■ ACTIVITY:
Your output should be exactly the lines from the one containing "RADIO: RFM69 -> SX1278" through the final line of the records, both included, with every picture left out.

*** RECORD EXCERPTS Section Begins ***

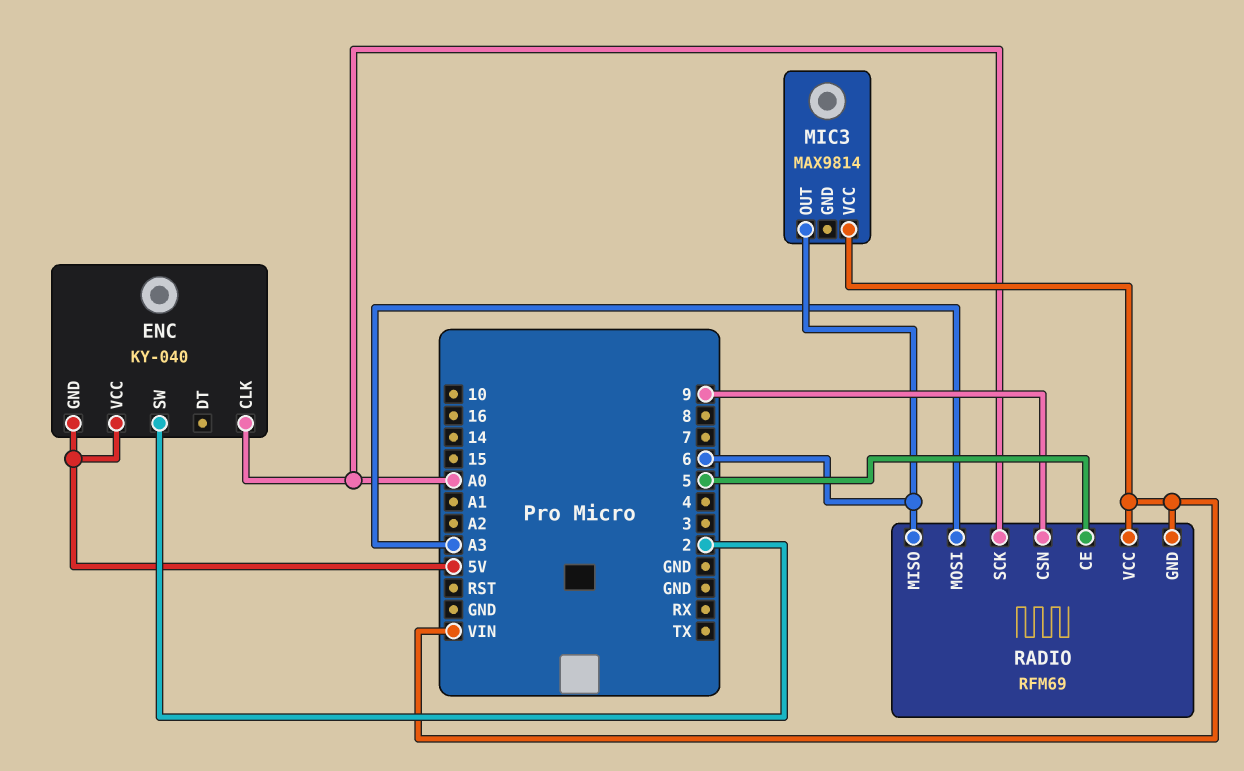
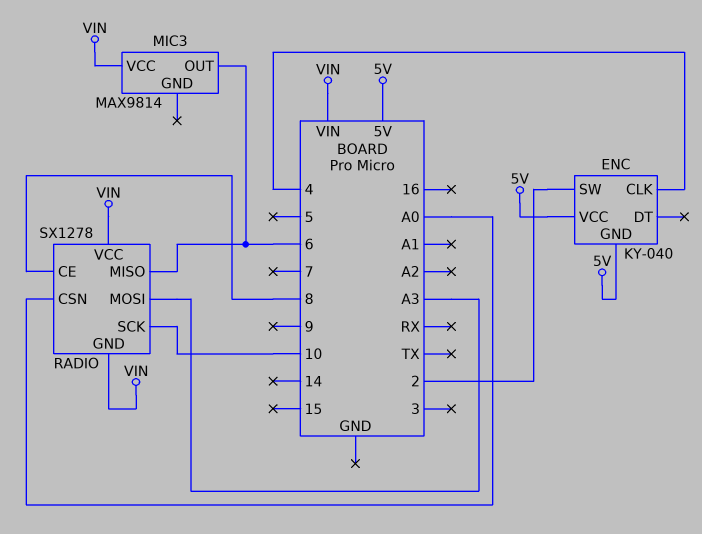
ENC pin CLK: A0 -> 4
RADIO: RFM69 -> SX1278
RADIO pin CE: 5 -> 8
RADIO pin CSN: 9 -> A0
RADIO pin SCK: A0 -> 10

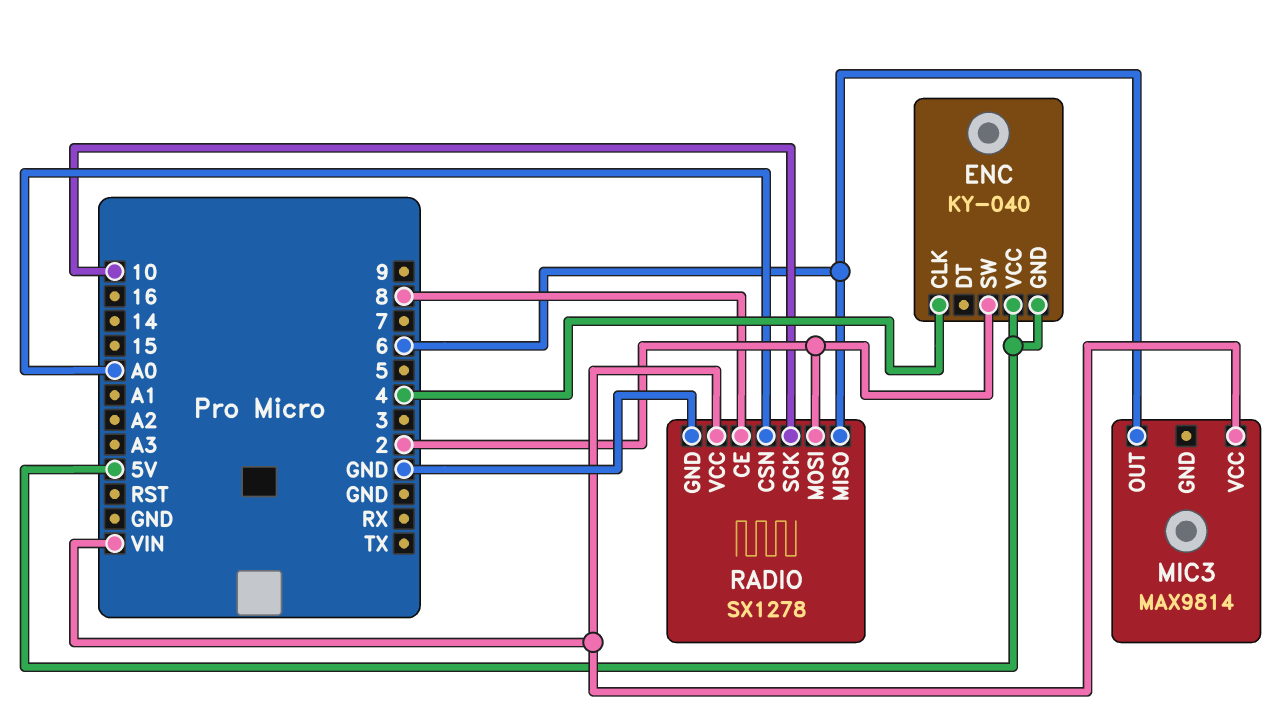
RADIO pin GND: VIN -> GND
RADIO pin MOSI: A3 -> 2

*** RECORD EXCERPTS Section Ends ***

■ RESPONSE:
RADIO: RFM69 -> SX1278
RADIO pin CE: 5 -> 8
RADIO pin CSN: 9 -> A0
RADIO pin SCK: A0 -> 10

RADIO pin GND: VIN -> GND
RADIO pin MOSI: A3 -> 2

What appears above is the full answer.